=== Begin Enclosure ===

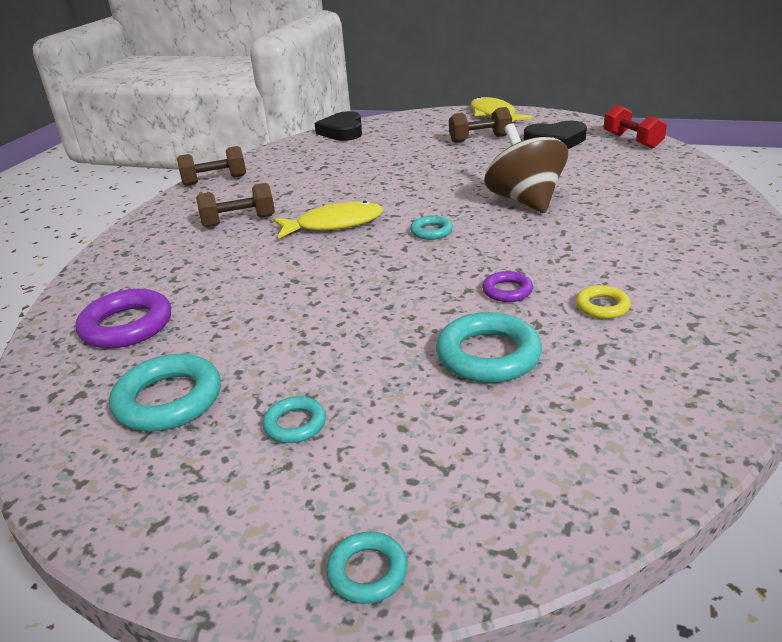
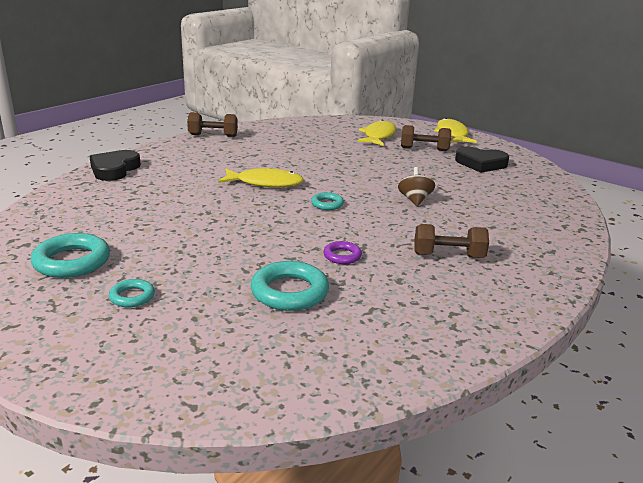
camera: 15 degrees right, 5 degrees down
purple ring [76,289,171,348] -> none
brown dumbbell [196,183,275,227] -> brown dumbbell moved to [414,224,489,258]
black heart [314,111,362,141] -> black heart moved to [89,150,141,181]
turquoise ring [326,532,408,604] -> none
brown spinning top [484,123,568,213] -> brown spinning top [398,167,435,206], size x0.54
yellow ring [576,285,631,319] -> none
red dumbbell [604,104,667,149] -> none
none -> yellow fish [357,119,396,146]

=== End Enclosure ===

[Activity] Your answer should be one number: the count of lines in the data above that include the word "none".

[Finished exercise] 5